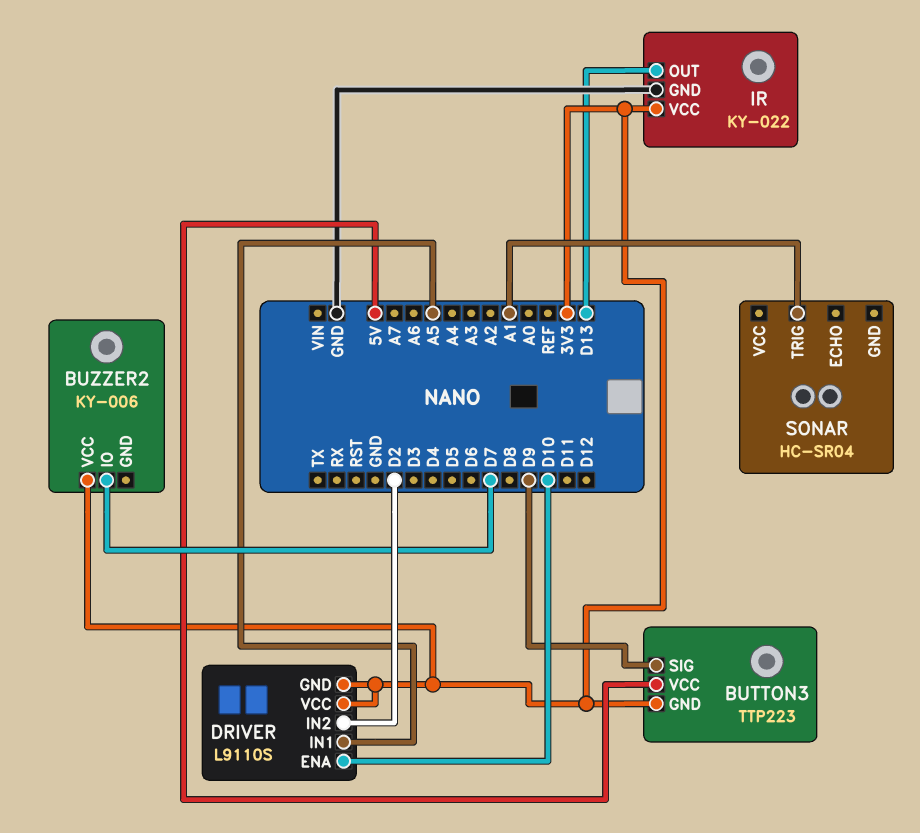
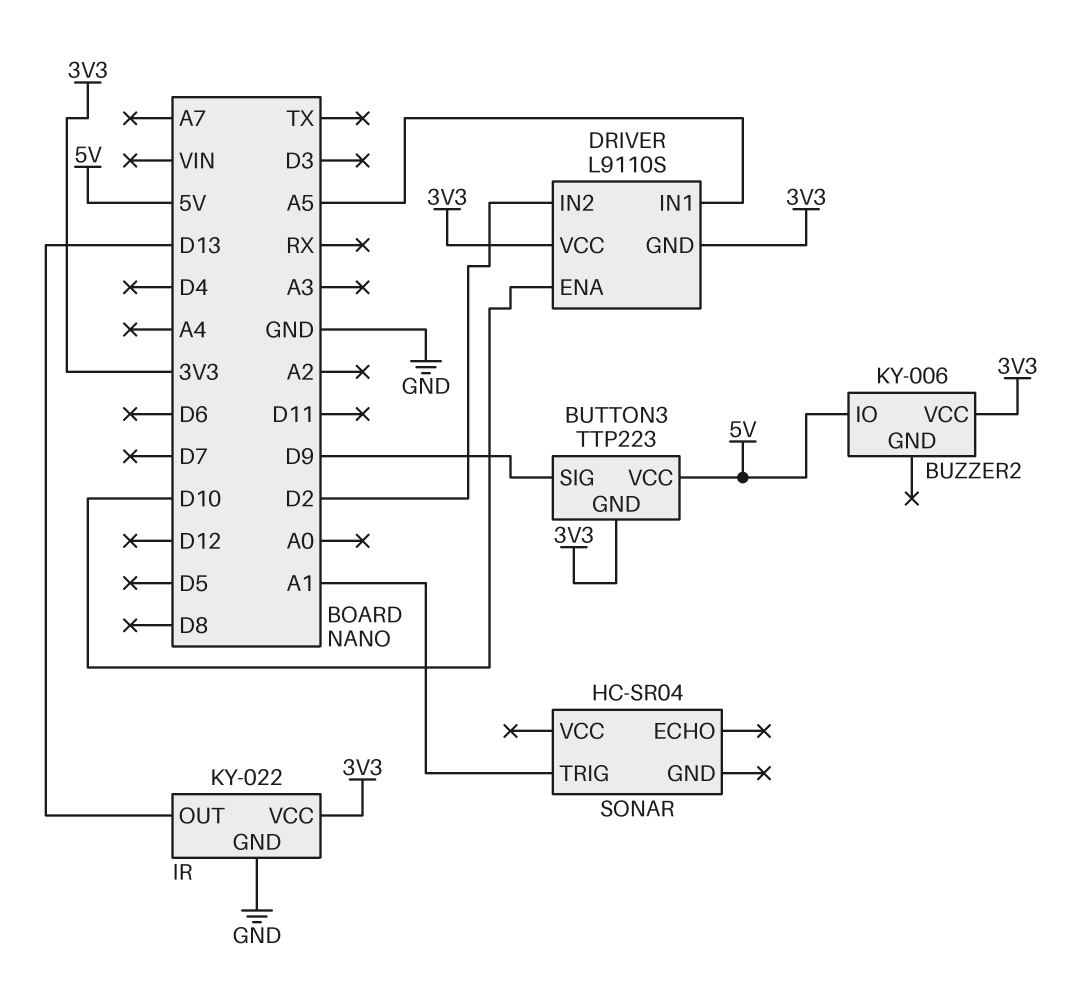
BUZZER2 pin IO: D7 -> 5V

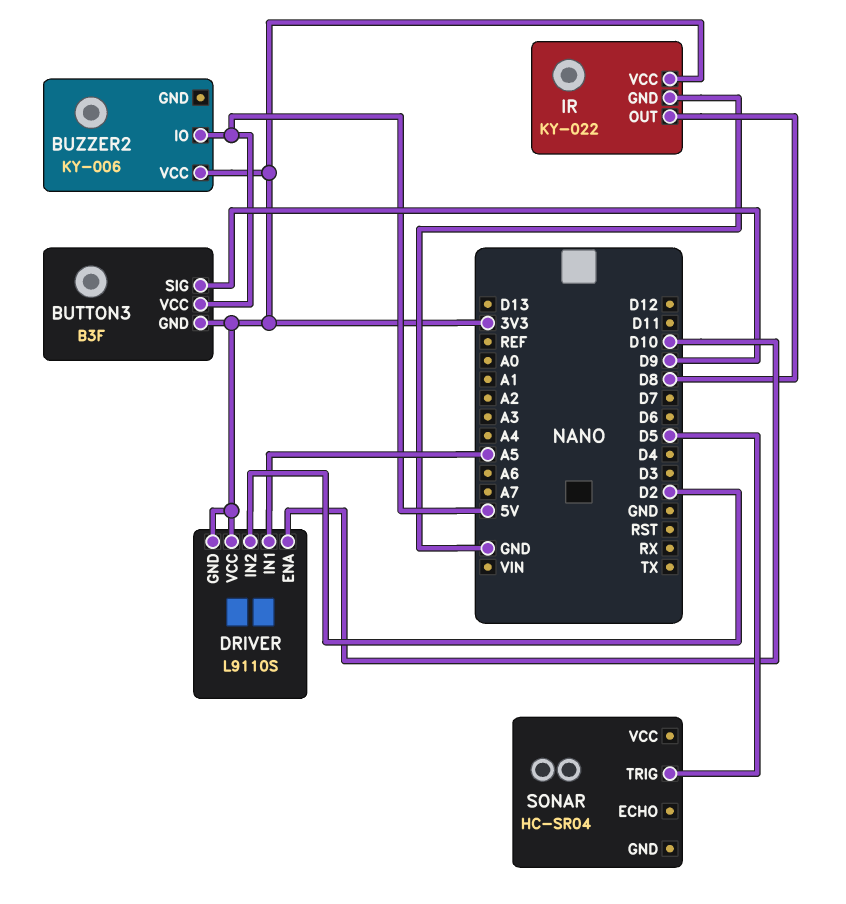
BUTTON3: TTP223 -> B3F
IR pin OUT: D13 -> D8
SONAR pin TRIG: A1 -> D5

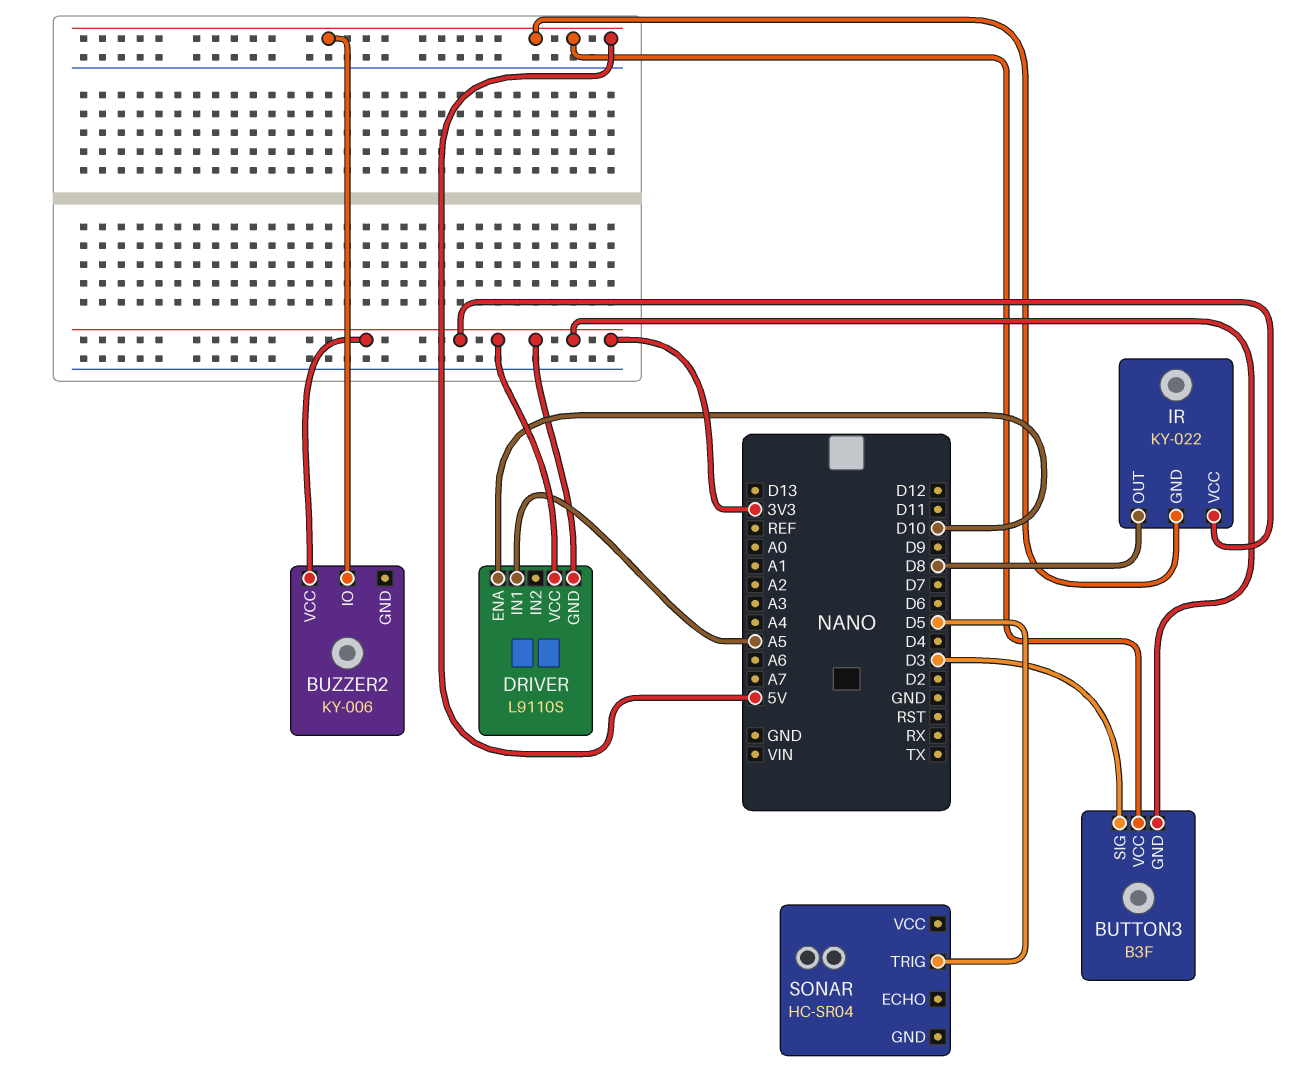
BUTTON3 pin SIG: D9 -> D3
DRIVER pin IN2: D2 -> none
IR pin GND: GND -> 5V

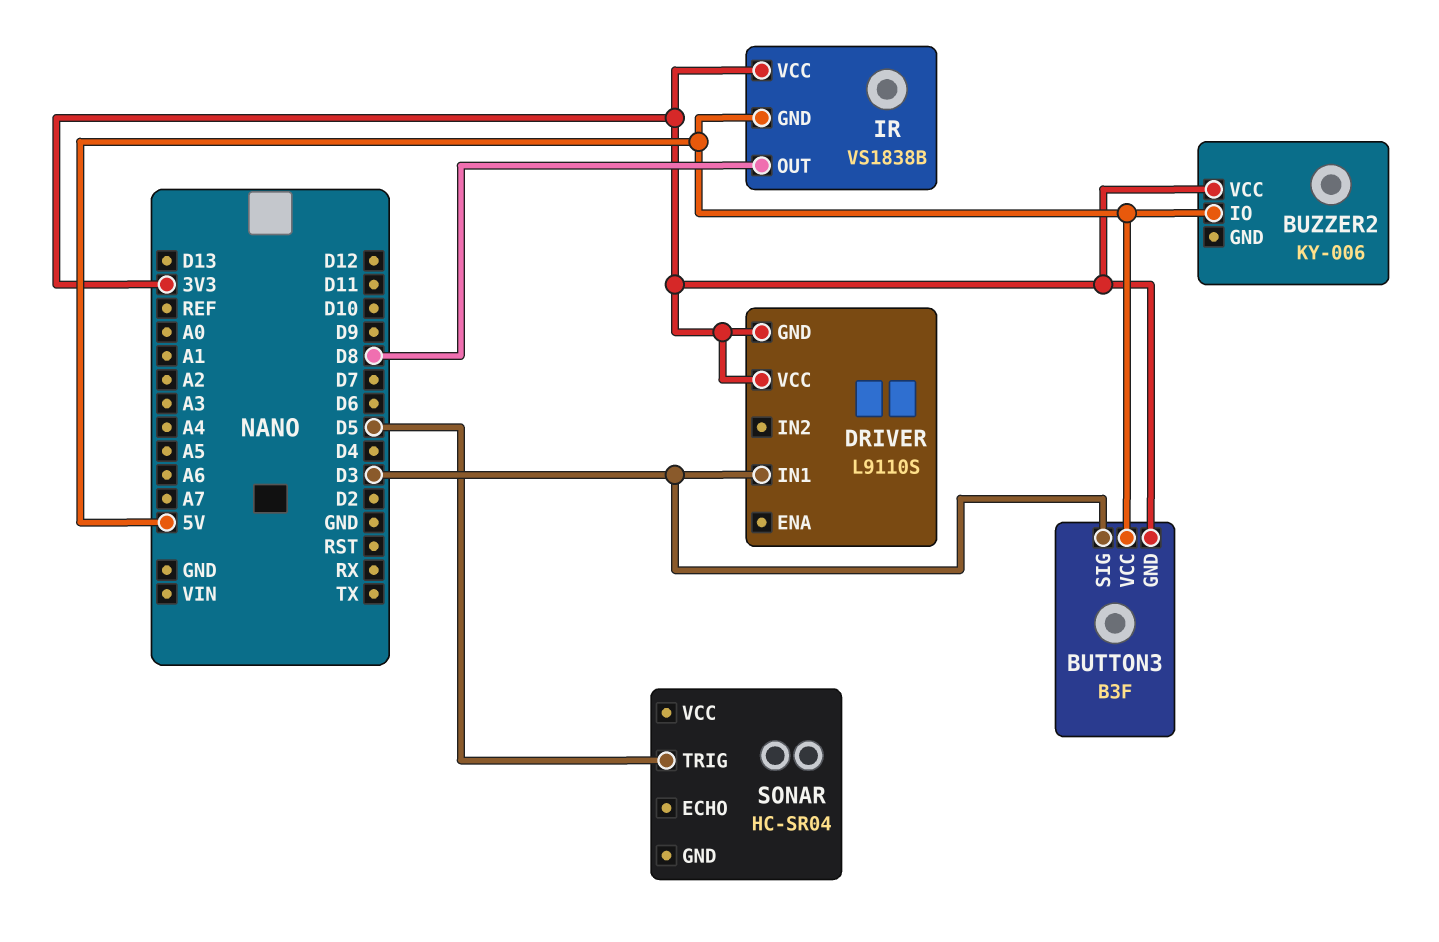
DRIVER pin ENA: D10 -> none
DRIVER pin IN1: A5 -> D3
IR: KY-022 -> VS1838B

# # # # # # #

=== WORK ORDER ===
Print the data word for word and omit the pictures.

=== ANSWER TO THIS TASK ===
BUZZER2 pin IO: D7 -> 5V

BUTTON3: TTP223 -> B3F
IR pin OUT: D13 -> D8
SONAR pin TRIG: A1 -> D5

BUTTON3 pin SIG: D9 -> D3
DRIVER pin IN2: D2 -> none
IR pin GND: GND -> 5V

DRIVER pin ENA: D10 -> none
DRIVER pin IN1: A5 -> D3
IR: KY-022 -> VS1838B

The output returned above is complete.